- **Task directions**:
Report, from the records below, every line where the word "brown" appears.

(Image change detection data)
━━━━━━━━━━━━━━━━

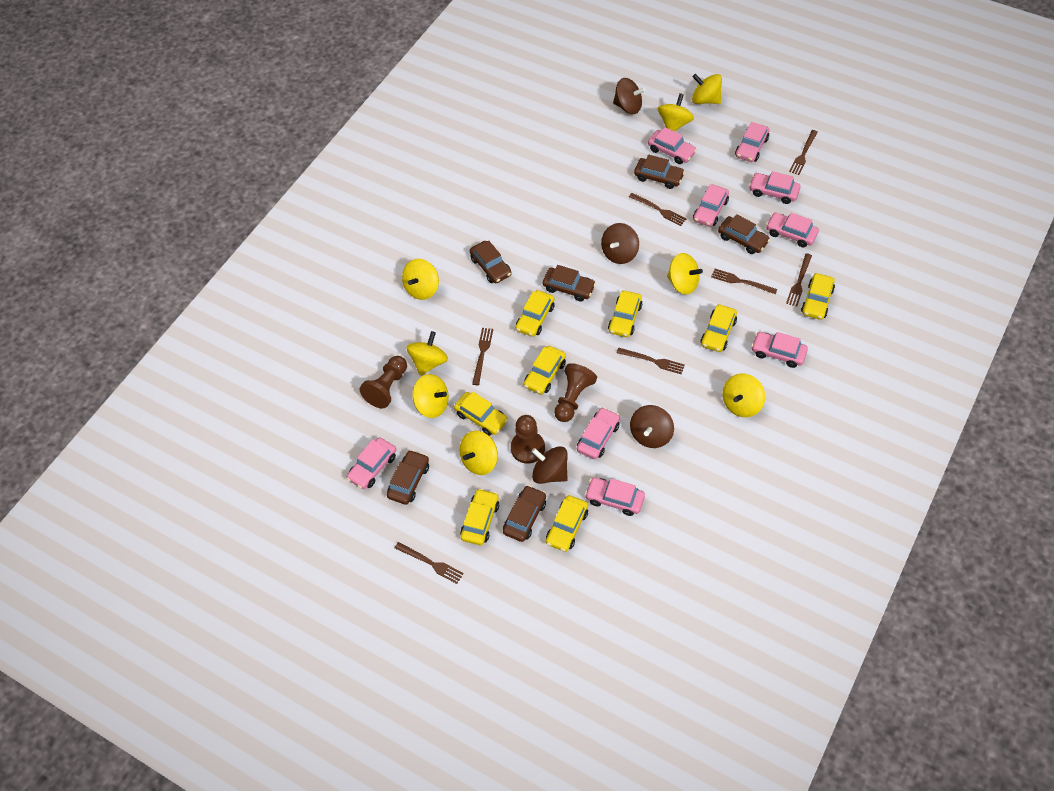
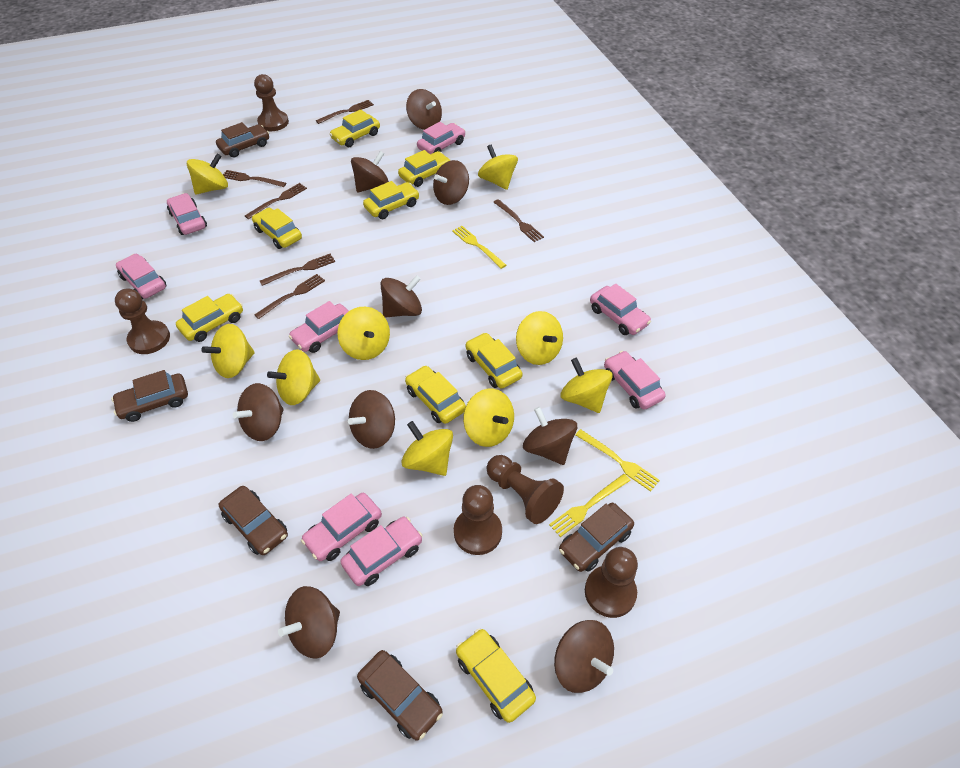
brown car: 6 -> 5
brown fork: 7 -> 6
brown pawn: 3 -> 5
brown spinning top: 4 -> 9
pink car: 9 -> 8
yellow fork: 0 -> 3
yellow spinning top: 8 -> 9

━━━━━━━━━━━━━━━━

- **Exercise response**:
brown car: 6 -> 5
brown fork: 7 -> 6
brown pawn: 3 -> 5
brown spinning top: 4 -> 9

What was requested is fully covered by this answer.